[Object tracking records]
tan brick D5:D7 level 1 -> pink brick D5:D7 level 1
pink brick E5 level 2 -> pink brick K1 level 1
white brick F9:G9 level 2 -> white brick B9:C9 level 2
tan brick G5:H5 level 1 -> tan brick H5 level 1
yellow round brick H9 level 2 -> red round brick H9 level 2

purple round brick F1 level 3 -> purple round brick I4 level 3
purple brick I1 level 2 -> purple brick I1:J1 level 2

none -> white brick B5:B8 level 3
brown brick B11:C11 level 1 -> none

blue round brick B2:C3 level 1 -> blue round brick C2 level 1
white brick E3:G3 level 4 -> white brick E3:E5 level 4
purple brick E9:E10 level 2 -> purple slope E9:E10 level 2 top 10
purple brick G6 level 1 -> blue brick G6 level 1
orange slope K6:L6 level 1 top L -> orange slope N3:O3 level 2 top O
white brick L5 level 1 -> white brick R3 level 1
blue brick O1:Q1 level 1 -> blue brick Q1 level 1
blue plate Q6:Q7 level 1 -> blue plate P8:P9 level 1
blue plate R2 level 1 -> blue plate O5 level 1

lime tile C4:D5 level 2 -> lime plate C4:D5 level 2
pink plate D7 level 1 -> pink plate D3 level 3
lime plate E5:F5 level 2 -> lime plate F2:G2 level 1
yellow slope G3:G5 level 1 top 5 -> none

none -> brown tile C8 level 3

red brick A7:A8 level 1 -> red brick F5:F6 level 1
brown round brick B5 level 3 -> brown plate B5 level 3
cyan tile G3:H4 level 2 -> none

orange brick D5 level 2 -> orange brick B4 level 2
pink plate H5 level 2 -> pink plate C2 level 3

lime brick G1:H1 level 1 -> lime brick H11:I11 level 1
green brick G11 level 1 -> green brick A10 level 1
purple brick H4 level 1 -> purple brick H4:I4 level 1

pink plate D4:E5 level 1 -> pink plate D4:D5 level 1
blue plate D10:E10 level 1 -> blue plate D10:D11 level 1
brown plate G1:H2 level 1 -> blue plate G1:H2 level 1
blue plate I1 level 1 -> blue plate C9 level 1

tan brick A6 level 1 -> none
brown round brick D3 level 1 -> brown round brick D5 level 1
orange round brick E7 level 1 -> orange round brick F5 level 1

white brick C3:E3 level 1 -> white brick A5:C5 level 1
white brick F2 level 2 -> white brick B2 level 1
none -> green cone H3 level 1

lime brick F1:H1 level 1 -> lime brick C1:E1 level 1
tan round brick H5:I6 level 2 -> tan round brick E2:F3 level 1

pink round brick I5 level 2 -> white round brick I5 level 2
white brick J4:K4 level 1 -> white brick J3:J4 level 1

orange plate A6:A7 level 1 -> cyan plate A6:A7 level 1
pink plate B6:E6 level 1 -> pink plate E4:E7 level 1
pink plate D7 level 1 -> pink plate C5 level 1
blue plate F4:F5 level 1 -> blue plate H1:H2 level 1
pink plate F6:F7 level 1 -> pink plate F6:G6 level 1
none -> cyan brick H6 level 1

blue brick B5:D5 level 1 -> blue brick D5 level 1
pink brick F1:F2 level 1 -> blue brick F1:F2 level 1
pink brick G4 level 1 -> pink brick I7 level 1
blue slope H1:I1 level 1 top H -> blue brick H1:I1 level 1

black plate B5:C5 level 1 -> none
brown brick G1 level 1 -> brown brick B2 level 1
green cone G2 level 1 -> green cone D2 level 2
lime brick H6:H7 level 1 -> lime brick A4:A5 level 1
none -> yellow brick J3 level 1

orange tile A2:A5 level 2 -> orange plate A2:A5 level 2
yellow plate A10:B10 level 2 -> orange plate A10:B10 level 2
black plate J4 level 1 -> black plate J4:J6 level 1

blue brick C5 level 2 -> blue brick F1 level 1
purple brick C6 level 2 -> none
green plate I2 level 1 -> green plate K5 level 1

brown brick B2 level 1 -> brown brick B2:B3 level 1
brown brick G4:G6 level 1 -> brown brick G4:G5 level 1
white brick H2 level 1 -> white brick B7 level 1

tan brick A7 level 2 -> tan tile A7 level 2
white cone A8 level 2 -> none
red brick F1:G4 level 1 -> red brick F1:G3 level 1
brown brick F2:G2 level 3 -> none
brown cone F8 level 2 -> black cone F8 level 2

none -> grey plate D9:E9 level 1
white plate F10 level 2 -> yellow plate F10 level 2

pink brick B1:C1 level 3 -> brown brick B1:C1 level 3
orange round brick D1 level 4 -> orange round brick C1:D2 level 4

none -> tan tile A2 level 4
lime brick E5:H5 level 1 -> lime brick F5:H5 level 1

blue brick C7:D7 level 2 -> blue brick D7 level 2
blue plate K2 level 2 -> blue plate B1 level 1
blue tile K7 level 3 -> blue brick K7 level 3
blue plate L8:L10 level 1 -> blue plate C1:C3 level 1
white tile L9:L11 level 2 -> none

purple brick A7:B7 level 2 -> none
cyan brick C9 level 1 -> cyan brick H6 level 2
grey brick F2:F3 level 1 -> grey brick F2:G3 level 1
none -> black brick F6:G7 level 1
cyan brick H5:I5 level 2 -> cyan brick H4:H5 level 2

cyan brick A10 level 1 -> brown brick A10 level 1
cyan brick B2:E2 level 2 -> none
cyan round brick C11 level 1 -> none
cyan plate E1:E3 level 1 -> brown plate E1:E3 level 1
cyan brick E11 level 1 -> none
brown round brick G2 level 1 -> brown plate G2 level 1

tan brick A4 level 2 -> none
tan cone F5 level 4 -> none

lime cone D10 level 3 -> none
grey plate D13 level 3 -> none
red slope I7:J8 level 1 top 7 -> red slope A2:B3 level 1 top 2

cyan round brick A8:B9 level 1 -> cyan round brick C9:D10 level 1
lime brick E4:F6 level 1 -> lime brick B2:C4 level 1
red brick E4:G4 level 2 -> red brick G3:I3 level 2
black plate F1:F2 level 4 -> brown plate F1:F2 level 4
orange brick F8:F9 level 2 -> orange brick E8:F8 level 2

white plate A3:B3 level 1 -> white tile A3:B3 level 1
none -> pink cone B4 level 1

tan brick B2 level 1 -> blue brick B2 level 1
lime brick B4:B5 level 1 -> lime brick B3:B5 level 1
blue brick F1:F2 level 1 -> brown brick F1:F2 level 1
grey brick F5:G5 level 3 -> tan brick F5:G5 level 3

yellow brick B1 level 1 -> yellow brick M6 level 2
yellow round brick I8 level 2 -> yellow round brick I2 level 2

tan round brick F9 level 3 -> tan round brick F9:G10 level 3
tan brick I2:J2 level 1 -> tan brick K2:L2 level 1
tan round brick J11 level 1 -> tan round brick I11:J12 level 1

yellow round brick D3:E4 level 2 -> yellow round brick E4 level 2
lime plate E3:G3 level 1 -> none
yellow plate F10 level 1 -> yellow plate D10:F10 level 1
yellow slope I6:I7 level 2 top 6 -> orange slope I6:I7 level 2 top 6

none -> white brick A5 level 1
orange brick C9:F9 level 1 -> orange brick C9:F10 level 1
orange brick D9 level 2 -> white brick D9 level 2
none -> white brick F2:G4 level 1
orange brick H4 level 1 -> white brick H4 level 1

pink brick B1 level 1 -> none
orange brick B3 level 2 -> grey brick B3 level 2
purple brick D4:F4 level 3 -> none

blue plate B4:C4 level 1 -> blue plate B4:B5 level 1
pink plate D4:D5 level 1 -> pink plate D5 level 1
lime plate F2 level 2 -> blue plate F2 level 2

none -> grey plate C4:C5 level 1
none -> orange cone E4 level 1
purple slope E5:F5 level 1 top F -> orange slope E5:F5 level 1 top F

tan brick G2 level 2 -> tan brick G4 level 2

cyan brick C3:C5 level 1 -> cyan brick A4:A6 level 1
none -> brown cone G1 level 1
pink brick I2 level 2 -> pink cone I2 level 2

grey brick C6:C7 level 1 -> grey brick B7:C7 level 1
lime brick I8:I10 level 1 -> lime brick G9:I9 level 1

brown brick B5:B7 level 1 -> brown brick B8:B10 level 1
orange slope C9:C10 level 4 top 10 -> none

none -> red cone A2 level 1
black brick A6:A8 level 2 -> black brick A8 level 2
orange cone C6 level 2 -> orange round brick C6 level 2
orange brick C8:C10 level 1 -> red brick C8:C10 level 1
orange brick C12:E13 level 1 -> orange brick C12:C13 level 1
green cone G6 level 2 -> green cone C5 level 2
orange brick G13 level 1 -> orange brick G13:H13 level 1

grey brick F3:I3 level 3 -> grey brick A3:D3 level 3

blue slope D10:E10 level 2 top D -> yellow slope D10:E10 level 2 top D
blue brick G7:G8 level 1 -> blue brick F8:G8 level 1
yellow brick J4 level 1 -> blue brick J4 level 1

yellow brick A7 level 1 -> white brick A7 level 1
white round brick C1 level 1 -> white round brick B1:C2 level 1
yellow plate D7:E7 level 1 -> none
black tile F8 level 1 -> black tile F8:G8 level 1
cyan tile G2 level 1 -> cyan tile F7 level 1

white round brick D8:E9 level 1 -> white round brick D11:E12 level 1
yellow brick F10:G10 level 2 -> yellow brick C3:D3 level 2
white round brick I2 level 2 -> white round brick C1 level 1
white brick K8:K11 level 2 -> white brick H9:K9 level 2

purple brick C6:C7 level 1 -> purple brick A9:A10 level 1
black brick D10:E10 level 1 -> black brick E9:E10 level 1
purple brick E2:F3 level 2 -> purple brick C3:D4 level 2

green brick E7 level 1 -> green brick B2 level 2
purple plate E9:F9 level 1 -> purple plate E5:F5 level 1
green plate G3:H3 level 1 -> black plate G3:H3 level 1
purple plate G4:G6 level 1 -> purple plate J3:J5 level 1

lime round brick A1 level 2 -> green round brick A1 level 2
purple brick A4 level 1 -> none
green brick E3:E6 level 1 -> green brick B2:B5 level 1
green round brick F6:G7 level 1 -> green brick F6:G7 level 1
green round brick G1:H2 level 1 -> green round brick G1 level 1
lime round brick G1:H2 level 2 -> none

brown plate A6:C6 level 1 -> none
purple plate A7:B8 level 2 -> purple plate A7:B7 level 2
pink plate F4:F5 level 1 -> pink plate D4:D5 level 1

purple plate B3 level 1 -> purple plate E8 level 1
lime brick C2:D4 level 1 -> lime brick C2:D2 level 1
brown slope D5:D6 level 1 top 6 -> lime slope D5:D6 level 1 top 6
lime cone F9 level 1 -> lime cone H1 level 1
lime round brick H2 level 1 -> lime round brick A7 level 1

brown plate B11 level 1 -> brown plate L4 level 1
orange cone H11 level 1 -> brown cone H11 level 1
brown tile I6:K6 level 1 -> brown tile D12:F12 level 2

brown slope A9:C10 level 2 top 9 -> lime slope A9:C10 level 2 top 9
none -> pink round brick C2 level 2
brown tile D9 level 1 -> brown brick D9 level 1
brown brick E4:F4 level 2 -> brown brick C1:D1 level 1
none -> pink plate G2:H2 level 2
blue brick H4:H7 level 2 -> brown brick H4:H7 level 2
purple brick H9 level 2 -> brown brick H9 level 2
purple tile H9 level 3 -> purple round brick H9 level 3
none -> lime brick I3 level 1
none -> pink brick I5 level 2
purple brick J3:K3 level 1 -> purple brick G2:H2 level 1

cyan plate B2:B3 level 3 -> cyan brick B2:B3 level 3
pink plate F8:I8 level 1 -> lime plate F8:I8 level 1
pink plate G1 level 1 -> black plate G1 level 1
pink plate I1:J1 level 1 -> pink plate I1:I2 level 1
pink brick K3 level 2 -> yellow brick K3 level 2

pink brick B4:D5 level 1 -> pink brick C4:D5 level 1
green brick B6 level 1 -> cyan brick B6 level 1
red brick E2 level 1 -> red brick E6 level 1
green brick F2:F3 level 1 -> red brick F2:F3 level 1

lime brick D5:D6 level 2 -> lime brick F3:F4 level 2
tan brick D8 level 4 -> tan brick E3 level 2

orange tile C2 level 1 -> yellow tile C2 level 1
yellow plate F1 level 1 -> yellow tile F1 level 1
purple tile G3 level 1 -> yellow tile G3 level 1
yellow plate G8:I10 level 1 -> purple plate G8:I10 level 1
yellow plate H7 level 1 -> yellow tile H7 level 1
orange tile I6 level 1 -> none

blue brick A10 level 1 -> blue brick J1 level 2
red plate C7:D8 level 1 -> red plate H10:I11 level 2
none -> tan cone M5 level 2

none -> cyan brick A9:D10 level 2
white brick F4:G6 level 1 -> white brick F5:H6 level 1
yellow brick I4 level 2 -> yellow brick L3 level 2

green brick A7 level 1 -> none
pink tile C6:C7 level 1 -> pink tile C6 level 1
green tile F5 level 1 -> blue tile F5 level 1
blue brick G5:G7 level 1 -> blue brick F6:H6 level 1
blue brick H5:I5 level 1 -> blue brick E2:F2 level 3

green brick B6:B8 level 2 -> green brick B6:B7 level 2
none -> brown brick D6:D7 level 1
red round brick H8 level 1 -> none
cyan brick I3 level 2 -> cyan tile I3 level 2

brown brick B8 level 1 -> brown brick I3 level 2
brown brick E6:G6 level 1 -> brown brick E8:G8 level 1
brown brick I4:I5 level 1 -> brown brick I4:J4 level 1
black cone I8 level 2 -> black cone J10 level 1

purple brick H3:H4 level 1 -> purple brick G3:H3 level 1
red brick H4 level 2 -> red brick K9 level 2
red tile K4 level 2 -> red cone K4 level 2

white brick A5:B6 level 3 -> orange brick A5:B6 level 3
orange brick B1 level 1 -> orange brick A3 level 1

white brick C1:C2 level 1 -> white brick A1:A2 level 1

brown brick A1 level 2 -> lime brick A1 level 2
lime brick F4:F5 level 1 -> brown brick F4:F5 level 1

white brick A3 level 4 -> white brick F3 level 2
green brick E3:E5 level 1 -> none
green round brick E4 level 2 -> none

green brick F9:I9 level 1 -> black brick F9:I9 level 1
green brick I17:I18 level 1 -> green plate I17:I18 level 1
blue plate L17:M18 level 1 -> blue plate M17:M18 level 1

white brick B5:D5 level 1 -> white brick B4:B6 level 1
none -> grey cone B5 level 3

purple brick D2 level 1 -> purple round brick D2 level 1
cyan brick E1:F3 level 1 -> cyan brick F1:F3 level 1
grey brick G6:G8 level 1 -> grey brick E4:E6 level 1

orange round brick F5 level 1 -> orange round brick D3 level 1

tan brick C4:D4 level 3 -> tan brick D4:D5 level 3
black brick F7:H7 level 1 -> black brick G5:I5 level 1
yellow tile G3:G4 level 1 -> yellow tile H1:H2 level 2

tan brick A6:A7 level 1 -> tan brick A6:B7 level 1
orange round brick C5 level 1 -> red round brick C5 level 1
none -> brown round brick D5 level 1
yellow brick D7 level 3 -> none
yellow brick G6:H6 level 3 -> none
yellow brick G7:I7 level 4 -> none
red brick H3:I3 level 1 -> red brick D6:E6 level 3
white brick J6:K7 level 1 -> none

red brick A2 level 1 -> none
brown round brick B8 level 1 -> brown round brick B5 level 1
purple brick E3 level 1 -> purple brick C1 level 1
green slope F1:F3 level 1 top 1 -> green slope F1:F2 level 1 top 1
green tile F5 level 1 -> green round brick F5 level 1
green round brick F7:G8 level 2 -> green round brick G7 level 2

Work required —
Please copy the lines in the records above between the one holding "purple plate B3" and the one holding "pink brick B4:D5", inclusive, exactly and with no other line.

Answer to the exercise —
purple plate B3 level 1 -> purple plate E8 level 1
lime brick C2:D4 level 1 -> lime brick C2:D2 level 1
brown slope D5:D6 level 1 top 6 -> lime slope D5:D6 level 1 top 6
lime cone F9 level 1 -> lime cone H1 level 1
lime round brick H2 level 1 -> lime round brick A7 level 1

brown plate B11 level 1 -> brown plate L4 level 1
orange cone H11 level 1 -> brown cone H11 level 1
brown tile I6:K6 level 1 -> brown tile D12:F12 level 2

brown slope A9:C10 level 2 top 9 -> lime slope A9:C10 level 2 top 9
none -> pink round brick C2 level 2
brown tile D9 level 1 -> brown brick D9 level 1
brown brick E4:F4 level 2 -> brown brick C1:D1 level 1
none -> pink plate G2:H2 level 2
blue brick H4:H7 level 2 -> brown brick H4:H7 level 2
purple brick H9 level 2 -> brown brick H9 level 2
purple tile H9 level 3 -> purple round brick H9 level 3
none -> lime brick I3 level 1
none -> pink brick I5 level 2
purple brick J3:K3 level 1 -> purple brick G2:H2 level 1

cyan plate B2:B3 level 3 -> cyan brick B2:B3 level 3
pink plate F8:I8 level 1 -> lime plate F8:I8 level 1
pink plate G1 level 1 -> black plate G1 level 1
pink plate I1:J1 level 1 -> pink plate I1:I2 level 1
pink brick K3 level 2 -> yellow brick K3 level 2

pink brick B4:D5 level 1 -> pink brick C4:D5 level 1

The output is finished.